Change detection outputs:
==========

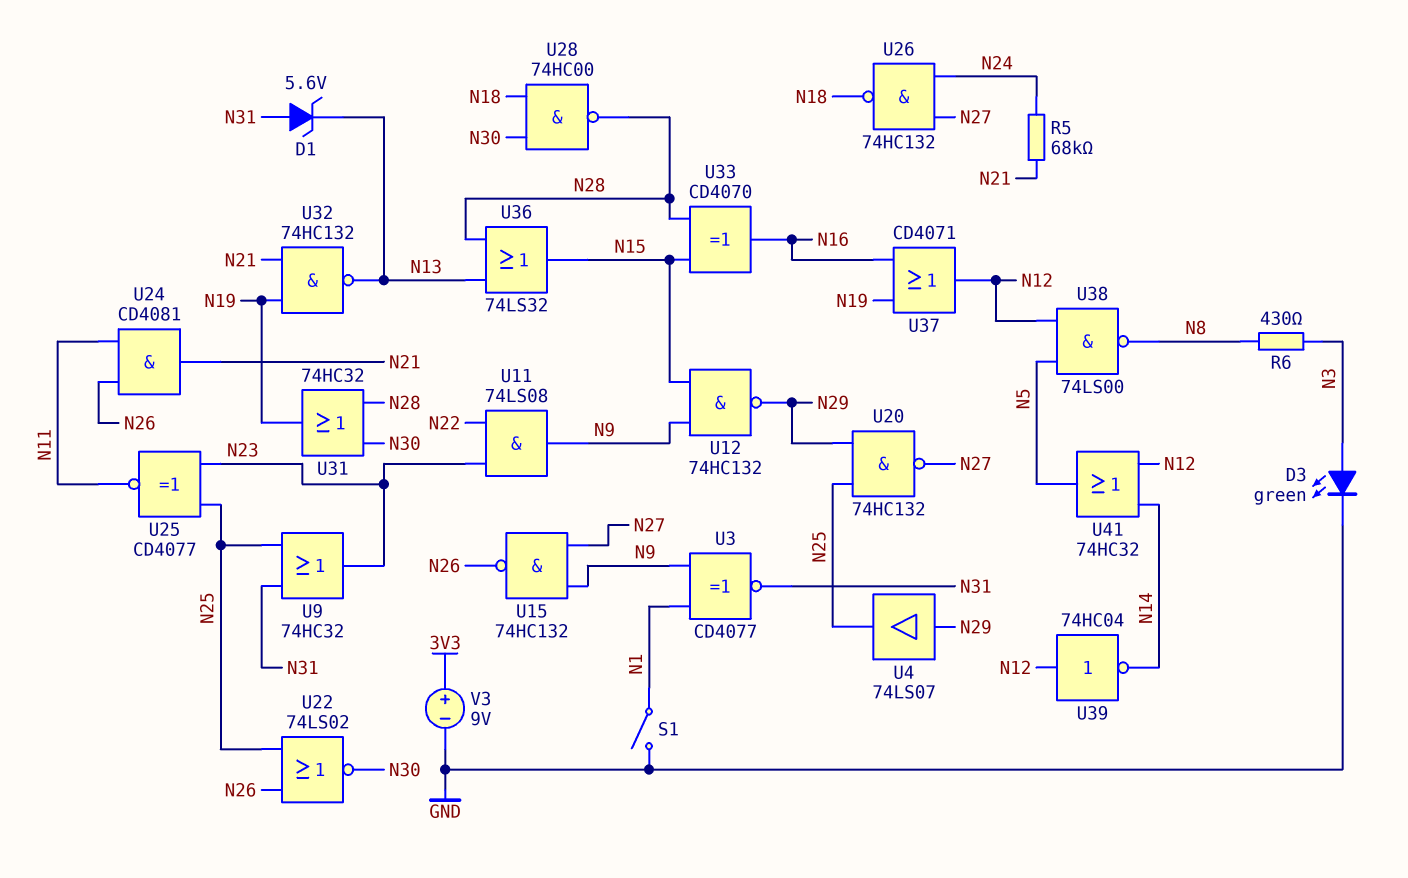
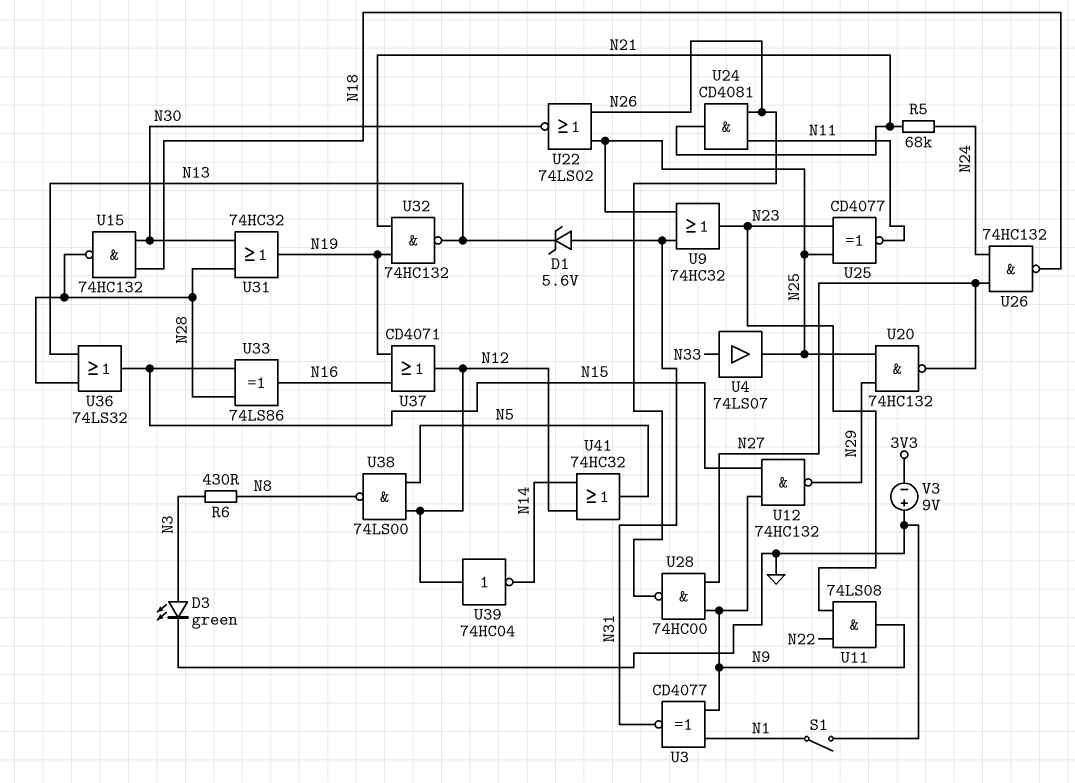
U4: buffer 74LS07 (in N29, out N25) -> buffer 74LS07 (in N33, out N25)
U15: NAND 74HC132 (in N9, in N27, out N26) -> NAND 74HC132 (in N18, in N30, out N28)
U28: NAND 74HC00 (in N18, in N30, out N28) -> NAND 74HC00 (in N9, in N27, out N26)
U33: XOR CD4070 (in N15, in N28, out N16) -> XOR 74LS86 (in N15, in N28, out N16)
V3: 9V (plus 3V3, minus GND) -> 9V (plus GND, minus 3V3)

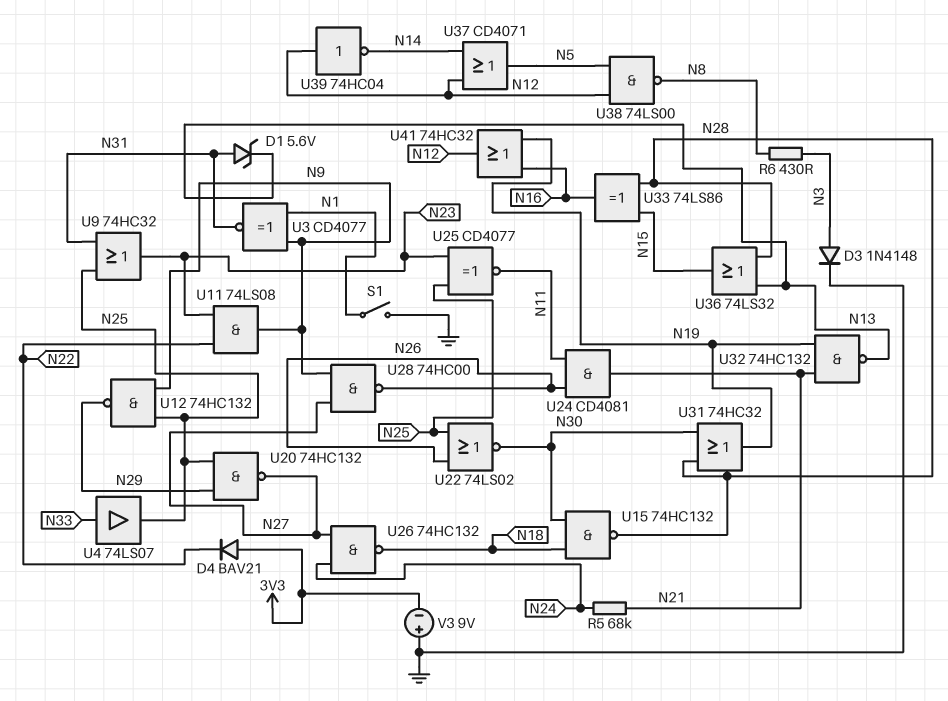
D3: LED green (A N3, K GND) -> diode 1N4148 (A N3, K GND)
D4: none -> diode BAV21 (A 3V3, K N22)
U12: NAND 74HC132 (in N9, in N15, out N29) -> NAND 74HC132 (in N9, in N25, out N29)
U37: OR CD4071 (in N16, in N19, out N12) -> OR CD4071 (in N12, in N14, out N5)
U41: OR 74HC32 (in N12, in N14, out N5) -> OR 74HC32 (in N16, in N19, out N12)

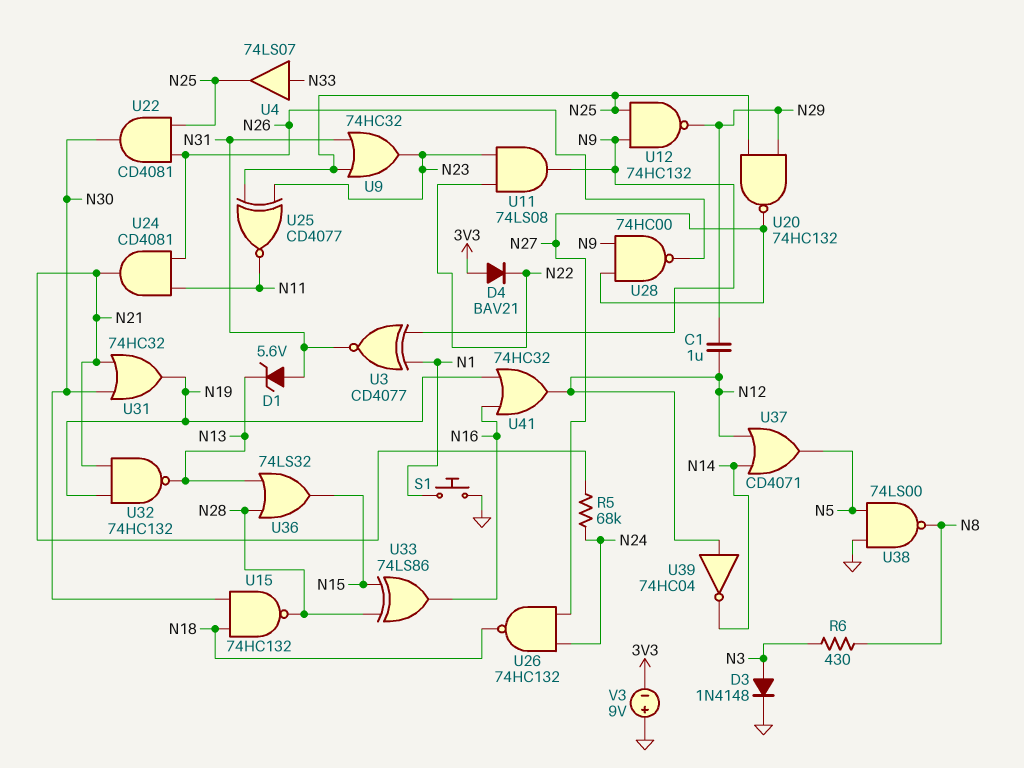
C1: none -> 1uF (N12, N29)
S1: switch (GND, N1) -> button (GND, N1)
U22: NOR 74LS02 (in N25, in N26, out N30) -> AND CD4081 (in N25, in N26, out N30)
U31: OR 74HC32 (in N28, in N30, out N19) -> OR 74HC32 (in N21, in N30, out N19)
U38: NAND 74LS00 (in N5, in N12, out N8) -> NAND 74LS00 (in GND, in N5, out N8)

==========

Return each record as written, minus its images.

Final answer:
U4: buffer 74LS07 (in N29, out N25) -> buffer 74LS07 (in N33, out N25)
U15: NAND 74HC132 (in N9, in N27, out N26) -> NAND 74HC132 (in N18, in N30, out N28)
U28: NAND 74HC00 (in N18, in N30, out N28) -> NAND 74HC00 (in N9, in N27, out N26)
U33: XOR CD4070 (in N15, in N28, out N16) -> XOR 74LS86 (in N15, in N28, out N16)
V3: 9V (plus 3V3, minus GND) -> 9V (plus GND, minus 3V3)

D3: LED green (A N3, K GND) -> diode 1N4148 (A N3, K GND)
D4: none -> diode BAV21 (A 3V3, K N22)
U12: NAND 74HC132 (in N9, in N15, out N29) -> NAND 74HC132 (in N9, in N25, out N29)
U37: OR CD4071 (in N16, in N19, out N12) -> OR CD4071 (in N12, in N14, out N5)
U41: OR 74HC32 (in N12, in N14, out N5) -> OR 74HC32 (in N16, in N19, out N12)

C1: none -> 1uF (N12, N29)
S1: switch (GND, N1) -> button (GND, N1)
U22: NOR 74LS02 (in N25, in N26, out N30) -> AND CD4081 (in N25, in N26, out N30)
U31: OR 74HC32 (in N28, in N30, out N19) -> OR 74HC32 (in N21, in N30, out N19)
U38: NAND 74LS00 (in N5, in N12, out N8) -> NAND 74LS00 (in GND, in N5, out N8)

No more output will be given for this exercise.